*** Opening of TASK DATA ***

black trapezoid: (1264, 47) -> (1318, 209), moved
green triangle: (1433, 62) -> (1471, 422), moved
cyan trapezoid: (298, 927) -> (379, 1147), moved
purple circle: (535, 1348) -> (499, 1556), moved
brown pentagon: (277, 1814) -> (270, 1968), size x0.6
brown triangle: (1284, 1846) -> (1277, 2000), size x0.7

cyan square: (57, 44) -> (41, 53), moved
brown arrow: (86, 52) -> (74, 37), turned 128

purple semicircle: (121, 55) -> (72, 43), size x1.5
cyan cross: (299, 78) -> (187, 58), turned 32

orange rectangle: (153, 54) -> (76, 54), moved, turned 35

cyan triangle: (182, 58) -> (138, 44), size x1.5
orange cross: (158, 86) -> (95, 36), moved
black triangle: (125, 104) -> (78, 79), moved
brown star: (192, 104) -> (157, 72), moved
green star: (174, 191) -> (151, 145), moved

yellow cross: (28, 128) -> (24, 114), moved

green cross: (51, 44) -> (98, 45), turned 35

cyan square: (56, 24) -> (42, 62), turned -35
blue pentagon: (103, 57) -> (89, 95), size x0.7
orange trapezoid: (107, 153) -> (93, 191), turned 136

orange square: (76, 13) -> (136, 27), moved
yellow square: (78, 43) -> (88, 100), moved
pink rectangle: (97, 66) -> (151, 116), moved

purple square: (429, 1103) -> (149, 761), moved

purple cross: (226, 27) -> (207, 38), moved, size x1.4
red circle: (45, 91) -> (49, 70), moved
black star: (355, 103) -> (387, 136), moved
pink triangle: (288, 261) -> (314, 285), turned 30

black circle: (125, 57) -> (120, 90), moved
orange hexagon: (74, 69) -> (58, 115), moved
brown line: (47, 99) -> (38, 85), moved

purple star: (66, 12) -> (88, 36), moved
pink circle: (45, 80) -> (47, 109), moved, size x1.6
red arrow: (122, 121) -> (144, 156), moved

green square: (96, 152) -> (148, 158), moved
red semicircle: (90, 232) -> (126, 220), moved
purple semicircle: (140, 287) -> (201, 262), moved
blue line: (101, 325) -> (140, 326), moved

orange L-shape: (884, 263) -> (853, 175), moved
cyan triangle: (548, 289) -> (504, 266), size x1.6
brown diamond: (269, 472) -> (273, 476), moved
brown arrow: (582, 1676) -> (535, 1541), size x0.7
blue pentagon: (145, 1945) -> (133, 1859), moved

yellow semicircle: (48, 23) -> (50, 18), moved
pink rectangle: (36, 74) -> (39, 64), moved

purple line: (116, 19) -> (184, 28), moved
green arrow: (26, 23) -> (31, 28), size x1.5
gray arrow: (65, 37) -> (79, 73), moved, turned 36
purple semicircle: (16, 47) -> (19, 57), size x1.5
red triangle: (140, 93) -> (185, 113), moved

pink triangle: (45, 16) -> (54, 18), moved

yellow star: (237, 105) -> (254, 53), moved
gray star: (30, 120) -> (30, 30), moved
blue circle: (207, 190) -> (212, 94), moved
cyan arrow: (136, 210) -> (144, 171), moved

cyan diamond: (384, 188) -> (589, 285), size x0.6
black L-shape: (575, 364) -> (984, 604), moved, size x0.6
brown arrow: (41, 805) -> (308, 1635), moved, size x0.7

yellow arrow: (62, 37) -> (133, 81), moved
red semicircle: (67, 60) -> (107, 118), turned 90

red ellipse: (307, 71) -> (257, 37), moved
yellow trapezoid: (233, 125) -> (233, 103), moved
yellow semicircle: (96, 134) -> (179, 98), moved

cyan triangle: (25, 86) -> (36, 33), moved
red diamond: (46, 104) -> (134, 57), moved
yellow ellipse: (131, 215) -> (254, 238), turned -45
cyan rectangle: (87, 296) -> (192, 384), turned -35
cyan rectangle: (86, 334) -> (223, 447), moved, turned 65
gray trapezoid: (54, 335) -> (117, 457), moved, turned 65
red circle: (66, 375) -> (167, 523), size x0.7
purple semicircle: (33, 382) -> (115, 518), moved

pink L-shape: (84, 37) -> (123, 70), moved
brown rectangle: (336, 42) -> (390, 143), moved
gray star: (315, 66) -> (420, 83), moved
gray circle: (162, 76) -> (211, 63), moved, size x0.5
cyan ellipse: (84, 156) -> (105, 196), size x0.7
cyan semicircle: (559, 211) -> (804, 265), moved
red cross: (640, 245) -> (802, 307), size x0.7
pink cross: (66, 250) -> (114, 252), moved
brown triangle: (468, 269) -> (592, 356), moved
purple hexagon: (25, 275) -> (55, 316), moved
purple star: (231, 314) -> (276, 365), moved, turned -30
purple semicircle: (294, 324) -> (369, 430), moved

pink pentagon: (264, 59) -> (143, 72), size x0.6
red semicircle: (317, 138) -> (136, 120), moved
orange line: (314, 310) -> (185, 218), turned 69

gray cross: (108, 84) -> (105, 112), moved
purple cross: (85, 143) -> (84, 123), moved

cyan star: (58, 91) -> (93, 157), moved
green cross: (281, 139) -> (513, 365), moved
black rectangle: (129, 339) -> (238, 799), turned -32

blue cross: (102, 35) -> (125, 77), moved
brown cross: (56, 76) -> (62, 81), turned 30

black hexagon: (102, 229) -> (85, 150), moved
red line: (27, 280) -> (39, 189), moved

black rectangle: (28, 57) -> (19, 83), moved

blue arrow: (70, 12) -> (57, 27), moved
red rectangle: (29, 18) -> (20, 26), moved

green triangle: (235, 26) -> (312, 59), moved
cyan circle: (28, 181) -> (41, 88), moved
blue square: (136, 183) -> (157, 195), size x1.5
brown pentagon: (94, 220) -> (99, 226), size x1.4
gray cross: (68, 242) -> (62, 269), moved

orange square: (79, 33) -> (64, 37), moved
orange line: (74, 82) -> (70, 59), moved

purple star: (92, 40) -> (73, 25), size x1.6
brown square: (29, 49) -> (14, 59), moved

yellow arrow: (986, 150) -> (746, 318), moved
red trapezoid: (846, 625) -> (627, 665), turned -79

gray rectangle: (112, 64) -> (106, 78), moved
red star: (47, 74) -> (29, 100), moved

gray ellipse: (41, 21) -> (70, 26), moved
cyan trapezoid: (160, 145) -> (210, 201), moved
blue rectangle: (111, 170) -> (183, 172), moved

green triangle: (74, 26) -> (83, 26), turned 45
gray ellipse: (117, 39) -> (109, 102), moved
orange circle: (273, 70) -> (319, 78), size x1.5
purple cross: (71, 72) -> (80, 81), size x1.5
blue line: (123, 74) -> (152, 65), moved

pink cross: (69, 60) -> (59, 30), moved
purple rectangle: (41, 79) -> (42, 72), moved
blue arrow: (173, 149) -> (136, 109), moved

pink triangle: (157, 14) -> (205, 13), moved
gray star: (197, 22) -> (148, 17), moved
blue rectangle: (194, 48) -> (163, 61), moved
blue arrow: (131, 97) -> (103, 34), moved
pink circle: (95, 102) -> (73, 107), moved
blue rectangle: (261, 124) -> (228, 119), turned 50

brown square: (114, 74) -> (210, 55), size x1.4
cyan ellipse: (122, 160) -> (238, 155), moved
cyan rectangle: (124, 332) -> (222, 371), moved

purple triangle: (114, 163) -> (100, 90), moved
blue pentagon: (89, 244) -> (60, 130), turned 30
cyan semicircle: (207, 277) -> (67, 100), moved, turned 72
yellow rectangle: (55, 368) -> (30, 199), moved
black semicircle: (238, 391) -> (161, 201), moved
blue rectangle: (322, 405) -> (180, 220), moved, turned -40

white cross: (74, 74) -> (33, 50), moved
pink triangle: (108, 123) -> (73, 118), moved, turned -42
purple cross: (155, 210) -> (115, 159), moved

*** Close of TASK DATA ***

[WORK INSTRUCTION] Could you return all lines from the data above that contain the string "hexagon"?

[OUTPUT FOR THIS EXERCISE]
orange hexagon: (74, 69) -> (58, 115), moved
purple hexagon: (25, 275) -> (55, 316), moved
black hexagon: (102, 229) -> (85, 150), moved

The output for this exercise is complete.